DATA SHOWN:

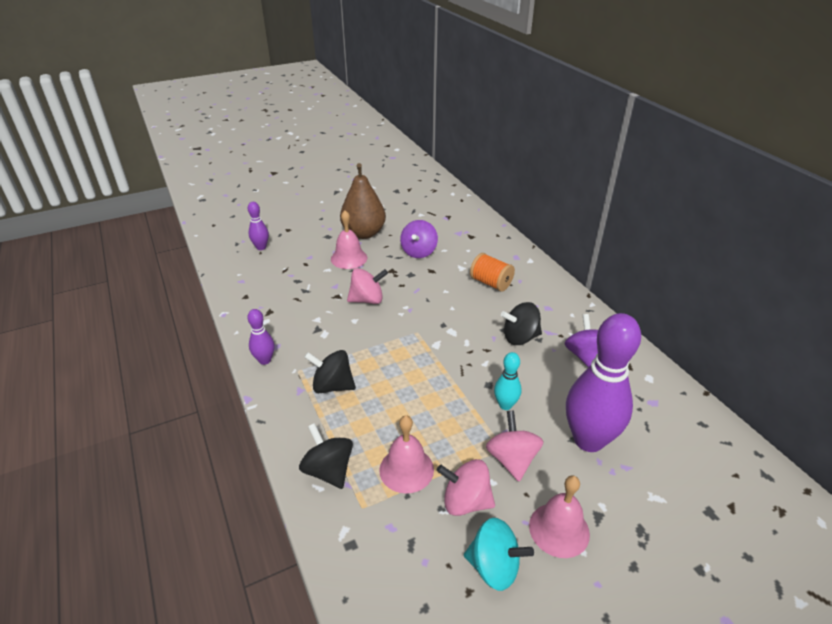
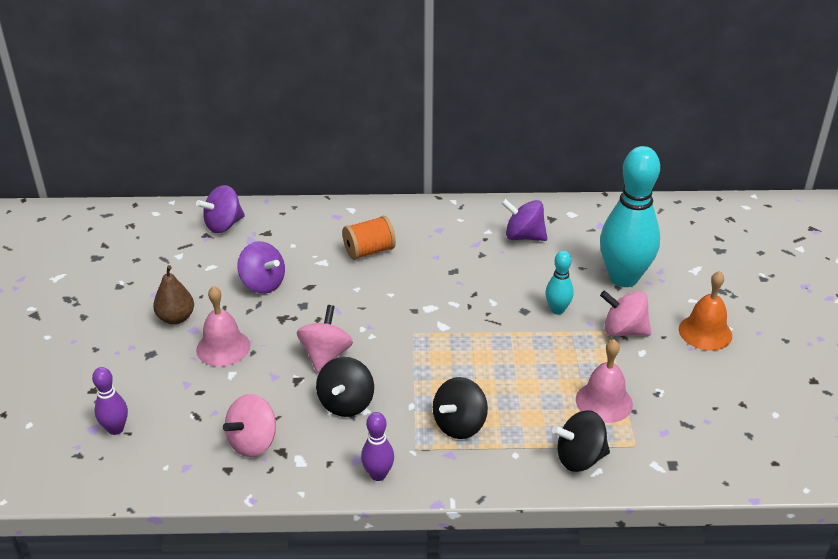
camera: 65 degrees left, 0 degrees up
(363, 233) = (176, 318): brown pear -> brown pear, size x0.59
(463, 218) = (223, 225): none -> purple spinning top
(465, 501) = (656, 375): pink spinning top -> pink spinning top (253, 442)
(494, 567) = (726, 381): turquoise spinning top -> none
(520, 337) = (471, 265): black spinning top -> black spinning top (346, 403)
(559, 529) = (705, 332): pink bell -> orange bell
(588, 440) = (623, 278): purple bowling pin -> turquoise bowling pin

EXERCISE DIRECTIONS: The lines from the one containing "(363, 233) = (176, 318): brown" through the final line of the listing above are all you should set down, exactly as written.

RESULT OF THIS TASK:
(363, 233) = (176, 318): brown pear -> brown pear, size x0.59
(463, 218) = (223, 225): none -> purple spinning top
(465, 501) = (656, 375): pink spinning top -> pink spinning top (253, 442)
(494, 567) = (726, 381): turquoise spinning top -> none
(520, 337) = (471, 265): black spinning top -> black spinning top (346, 403)
(559, 529) = (705, 332): pink bell -> orange bell
(588, 440) = (623, 278): purple bowling pin -> turquoise bowling pin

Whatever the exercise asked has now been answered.